#### [DATA TO EXAMINE]
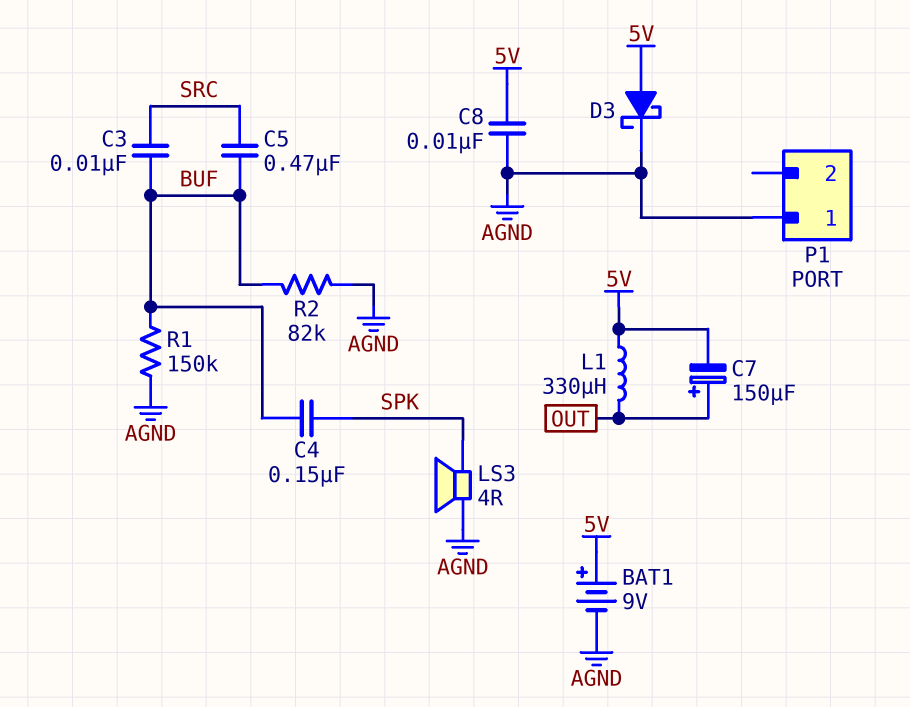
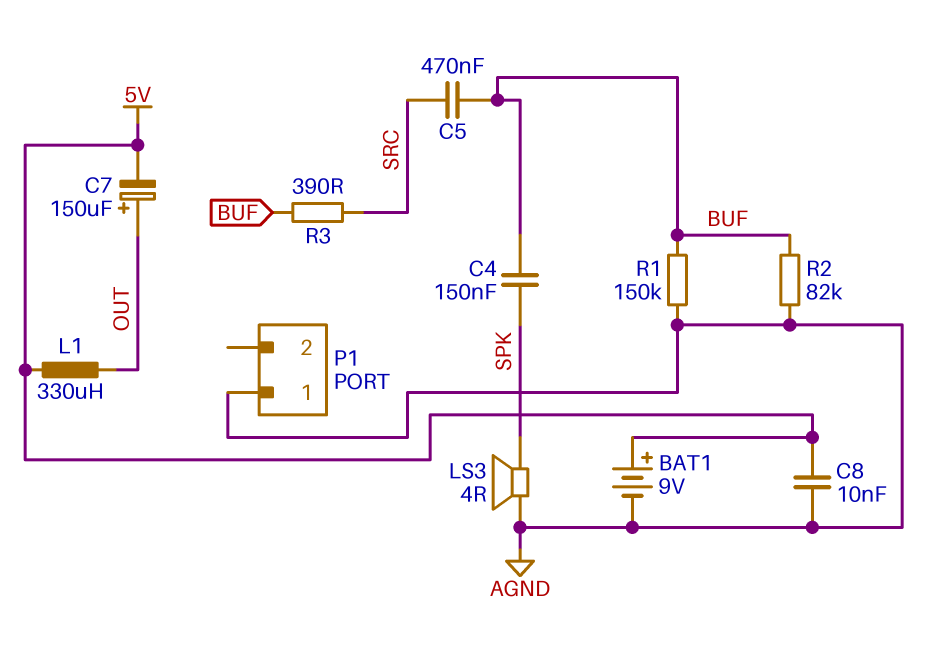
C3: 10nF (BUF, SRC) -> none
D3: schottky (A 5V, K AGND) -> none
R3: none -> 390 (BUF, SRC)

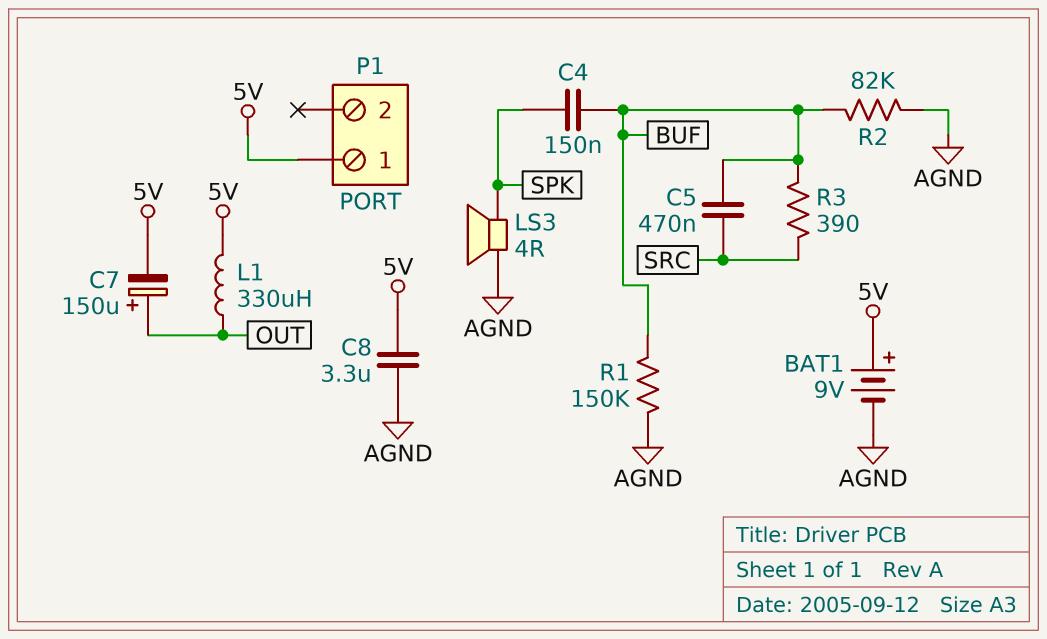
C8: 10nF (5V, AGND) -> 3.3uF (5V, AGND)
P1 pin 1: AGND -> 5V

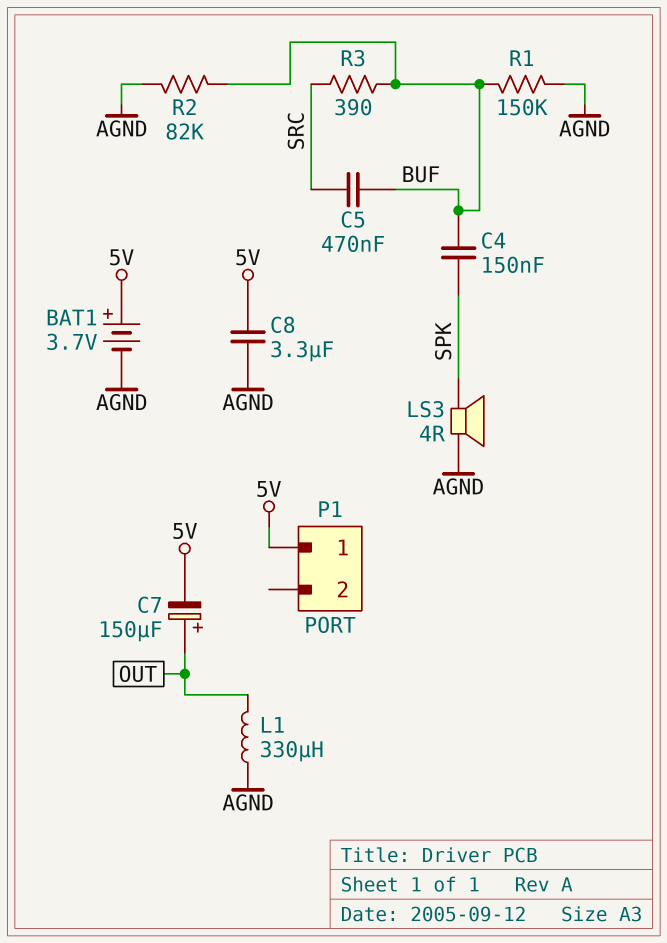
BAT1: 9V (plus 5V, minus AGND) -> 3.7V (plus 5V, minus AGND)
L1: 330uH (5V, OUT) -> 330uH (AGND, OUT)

#### [EXERCISE]
The answer must be an exact restatement of all the records, with no pictures included.

#### [OUTPUT OF THE TASK]
C3: 10nF (BUF, SRC) -> none
D3: schottky (A 5V, K AGND) -> none
R3: none -> 390 (BUF, SRC)

C8: 10nF (5V, AGND) -> 3.3uF (5V, AGND)
P1 pin 1: AGND -> 5V

BAT1: 9V (plus 5V, minus AGND) -> 3.7V (plus 5V, minus AGND)
L1: 330uH (5V, OUT) -> 330uH (AGND, OUT)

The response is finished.